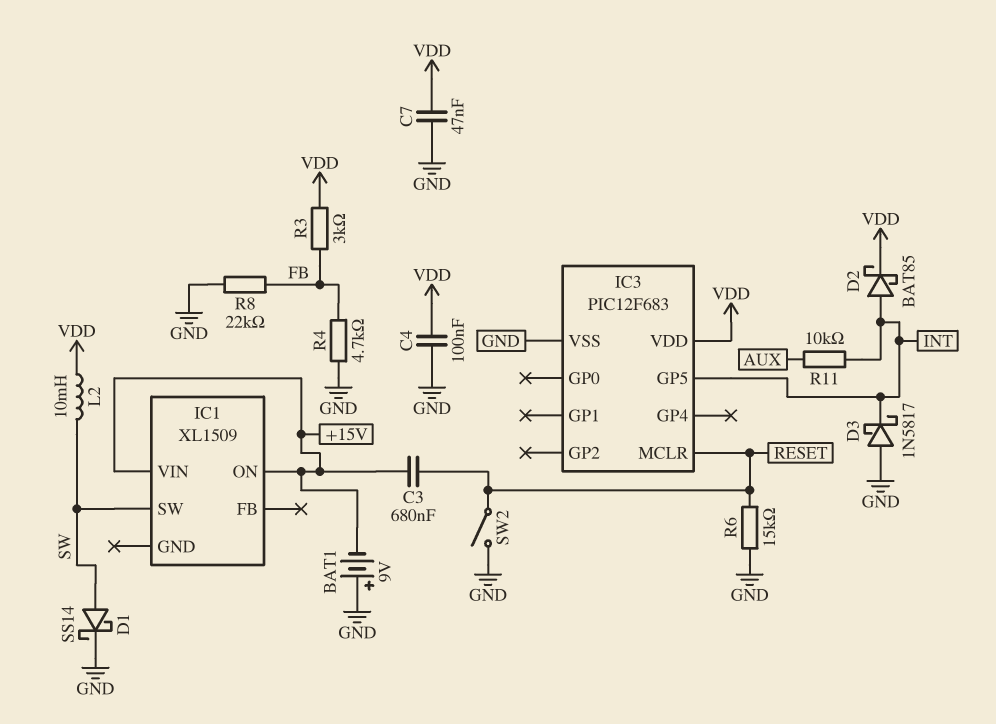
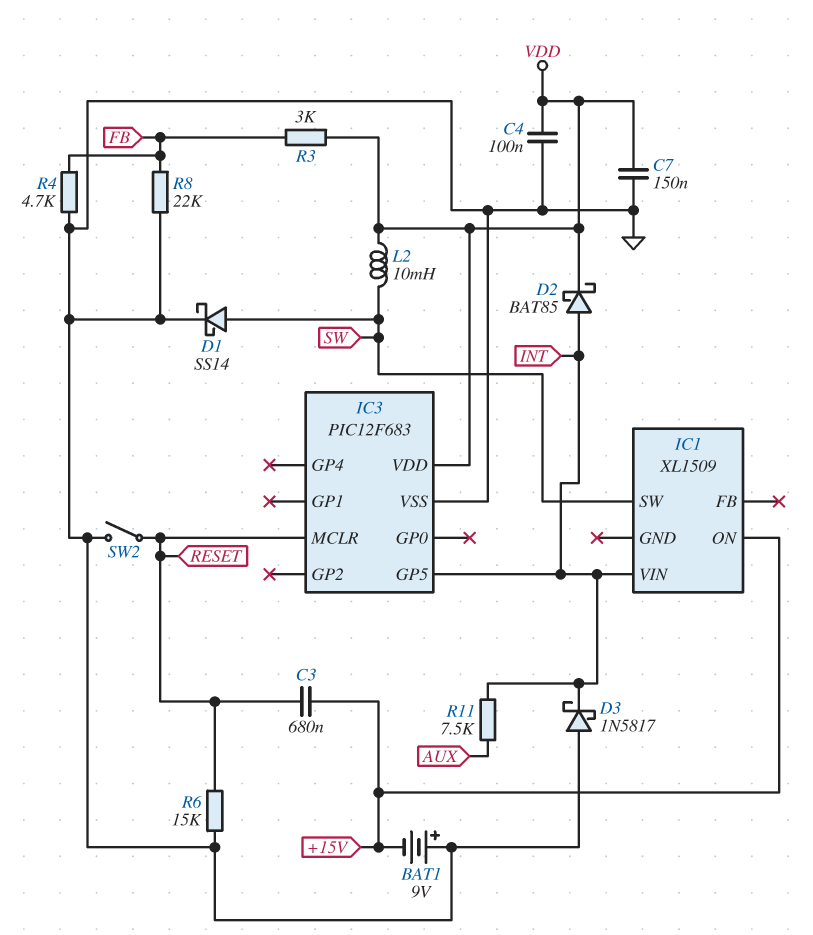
C7: 47nF (GND, VDD) -> 150nF (GND, VDD)
IC1 pin VIN: +15V -> INT
R11: 10k (AUX, INT) -> 7.5k (AUX, INT)

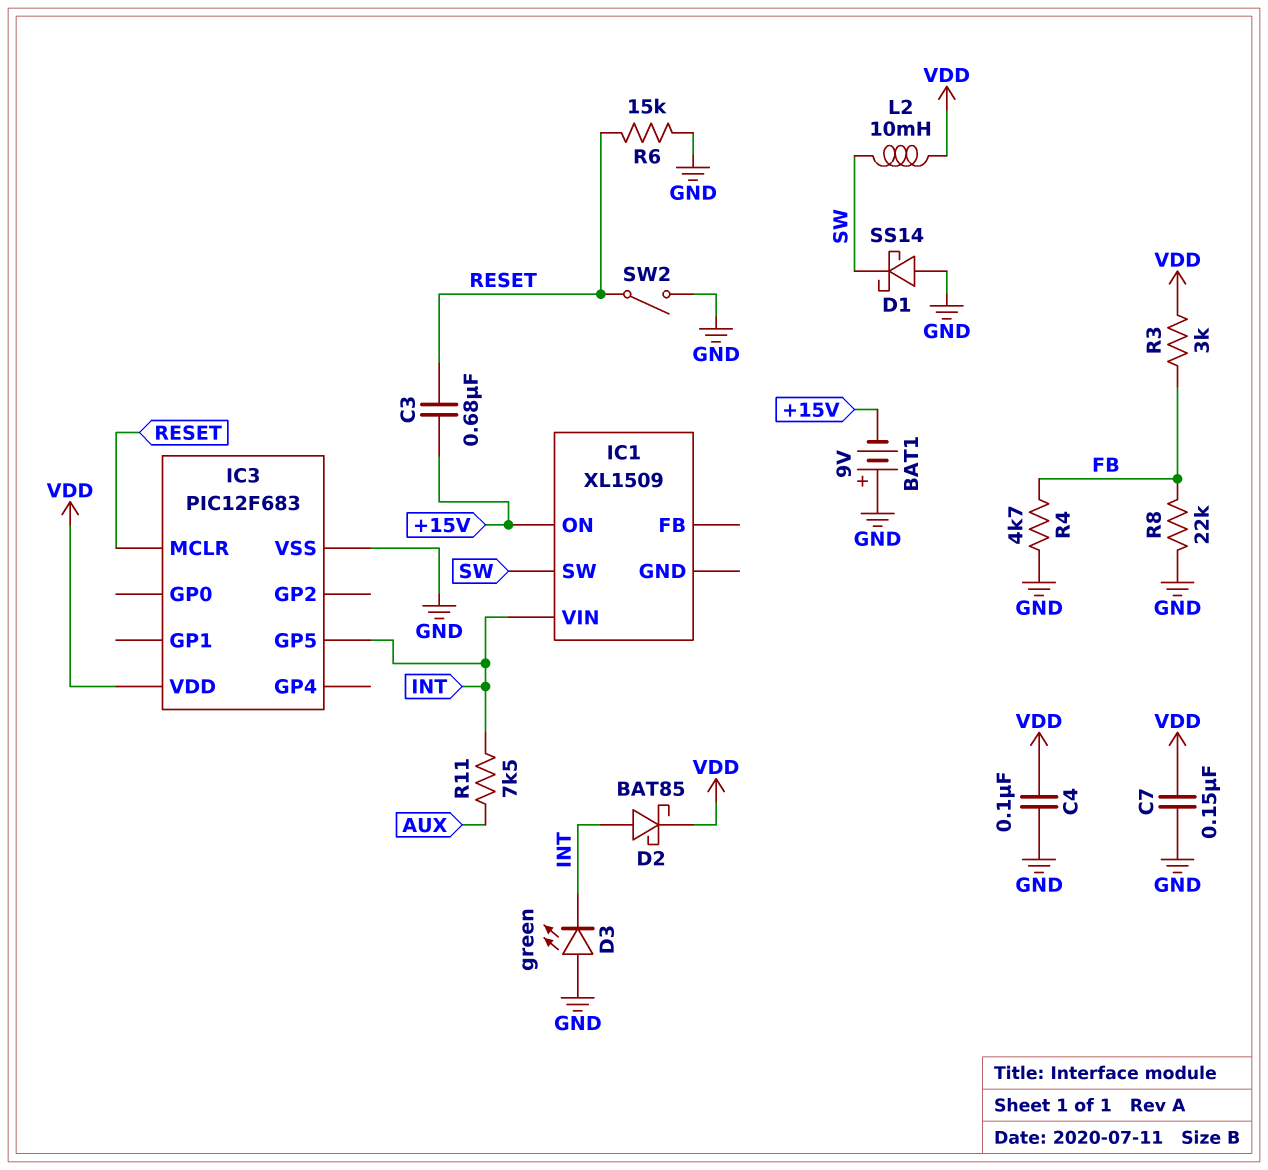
D1: schottky SS14 (A SW, K GND) -> schottky SS14 (A GND, K SW)
D3: schottky 1N5817 (A GND, K INT) -> LED green (A GND, K INT)

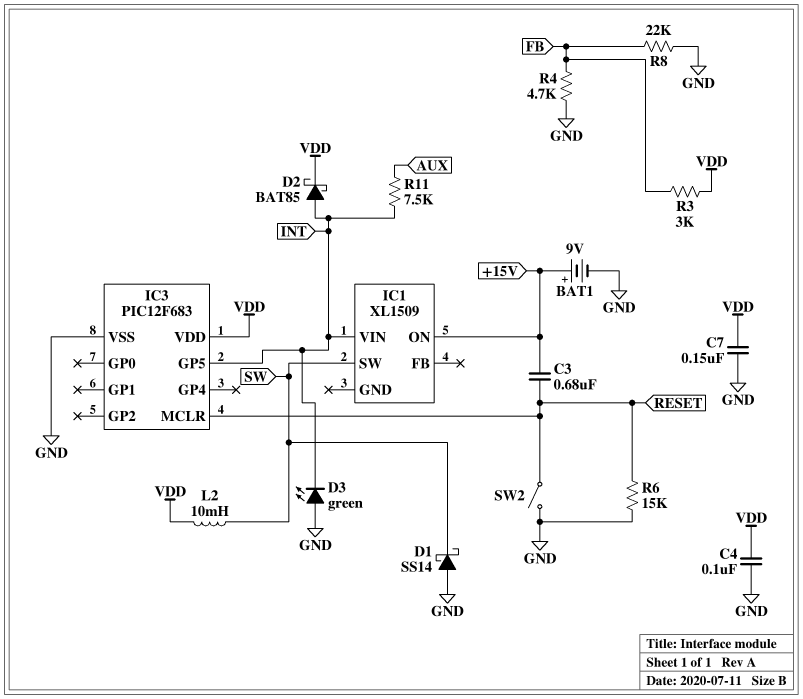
BAT1: 9V (plus GND, minus +15V) -> 9V (plus +15V, minus GND)

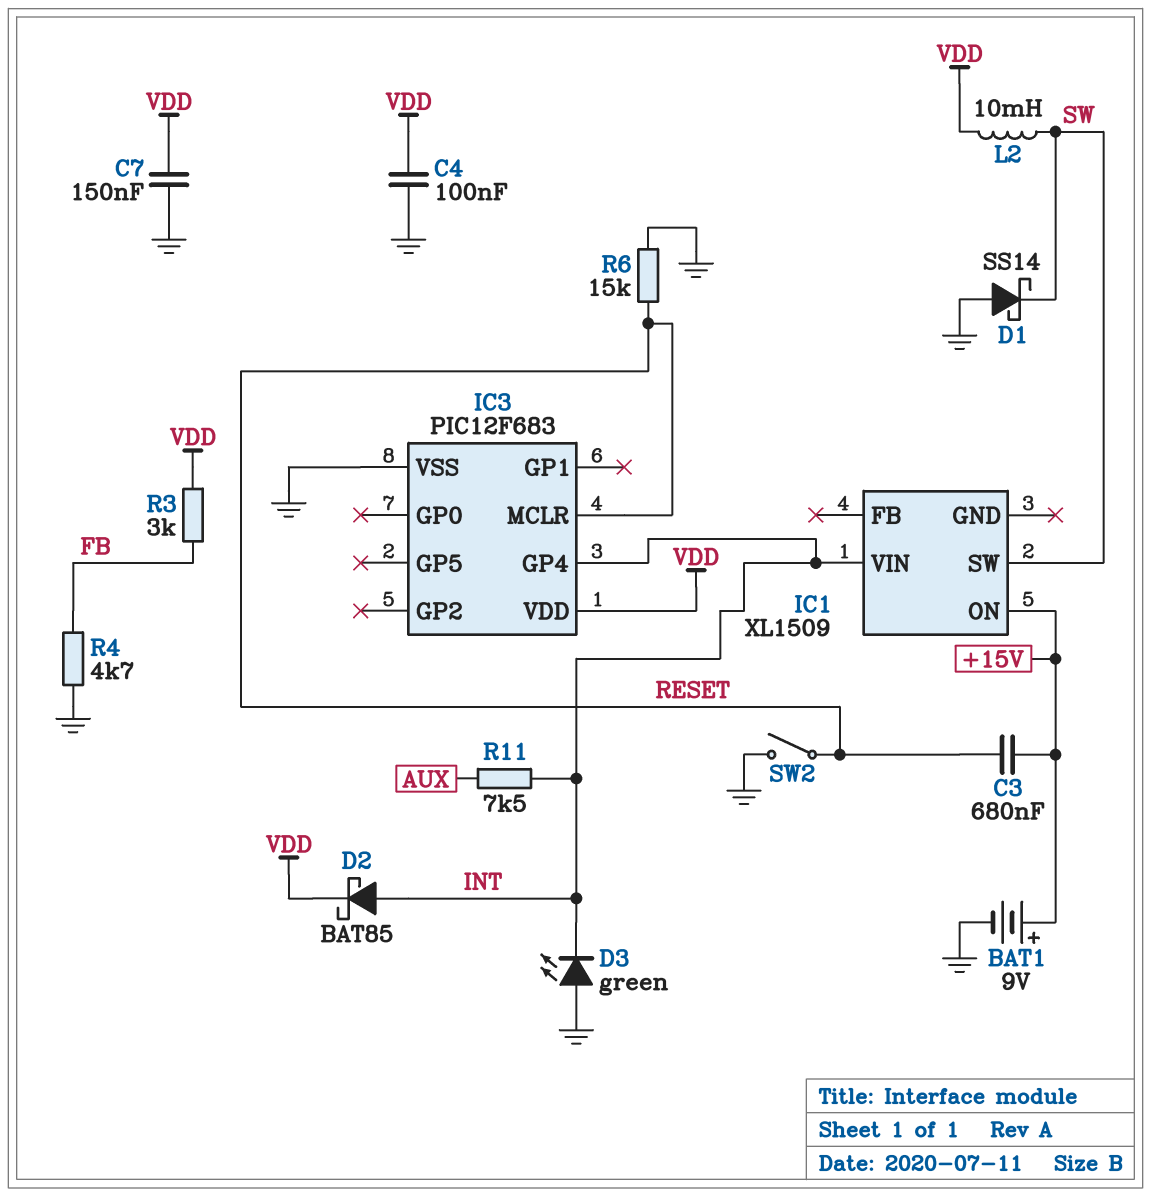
IC3 pin GP4: none -> INT
IC3 pin GP5: INT -> none
R8: 22k (FB, GND) -> none

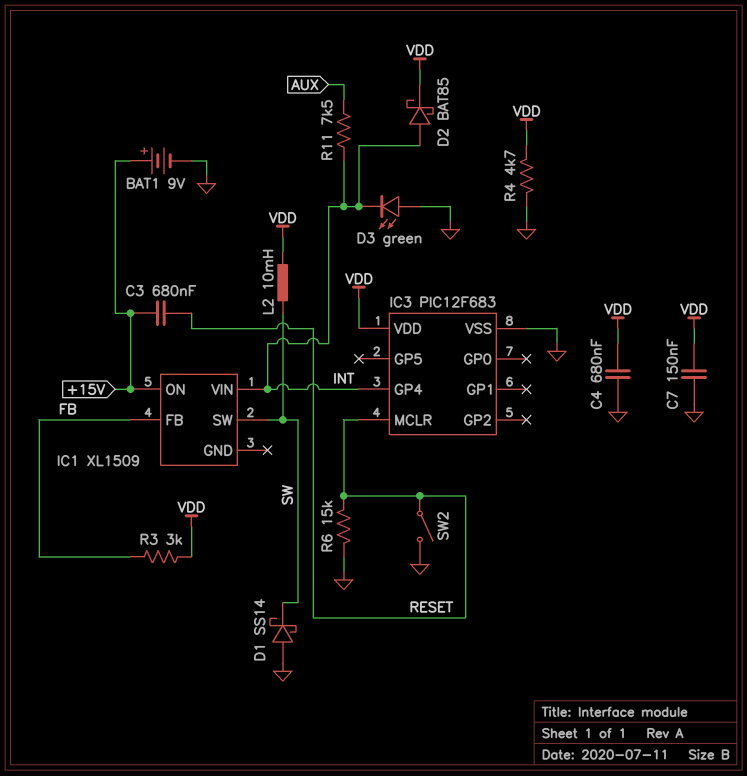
C4: 100nF (GND, VDD) -> 680nF (GND, VDD)
IC1 pin FB: none -> FB
R4: 4.7k (FB, GND) -> 4.7k (GND, VDD)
════════
(Exercise): All that should be printed is the lines from the one containing "R8: 22k (FB, GND) -> none" through the last line of the material above, both ends included, exactly as they stand; please skip the pictures.

(Answer box):
R8: 22k (FB, GND) -> none

C4: 100nF (GND, VDD) -> 680nF (GND, VDD)
IC1 pin FB: none -> FB
R4: 4.7k (FB, GND) -> 4.7k (GND, VDD)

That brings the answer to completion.